§ **Problem**: Please give the whole listing again exactly, without any of its pictures.
━━━━━━━━━━━━━━━━━━━━
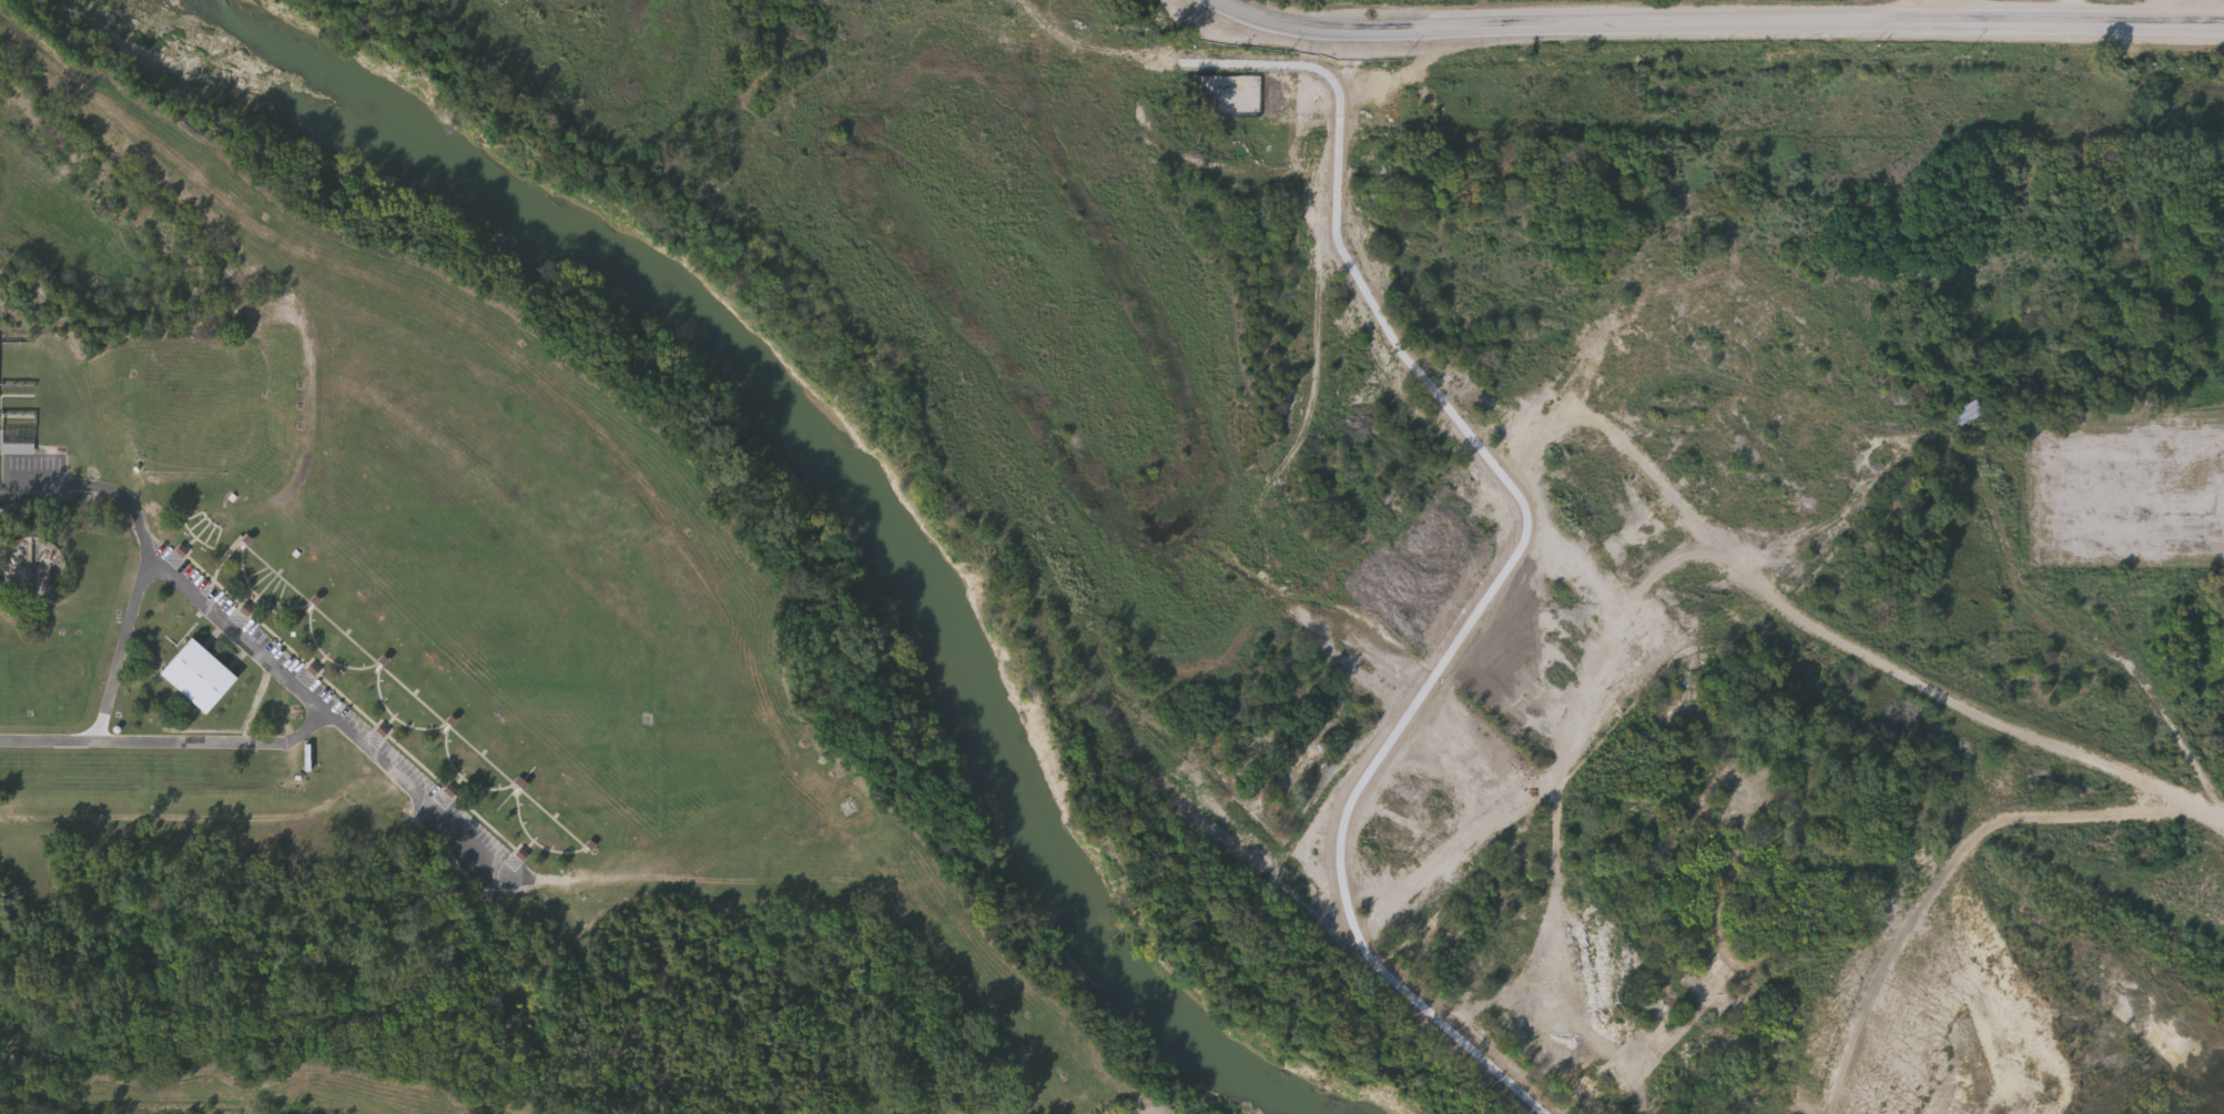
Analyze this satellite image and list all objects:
road: (1220, 4)
road: (1924, 14)
road: (2072, 14)
road: (2162, 14)
road: (2202, 14)
road: (1723, 27)
building: (18, 444)
river: (830, 460)
road: (97, 486)
road: (170, 570)
road: (1371, 601)
building: (196, 676)
road: (279, 742)

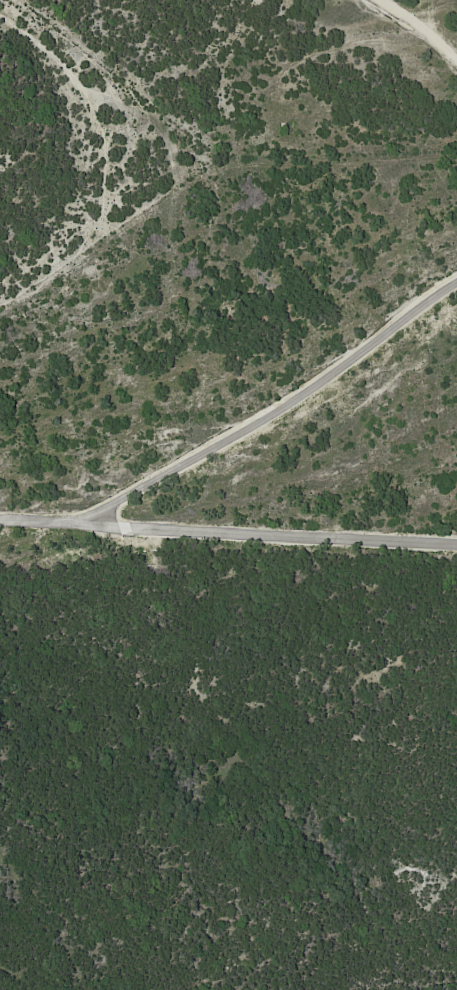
━━━━━━━━━━━━━━━━━━━━
§ **Response to this exercise**:
Analyze this satellite image and list all objects:
road: (1220, 4)
road: (1924, 14)
road: (2072, 14)
road: (2162, 14)
road: (2202, 14)
road: (1723, 27)
building: (18, 444)
river: (830, 460)
road: (97, 486)
road: (170, 570)
road: (1371, 601)
building: (196, 676)
road: (279, 742)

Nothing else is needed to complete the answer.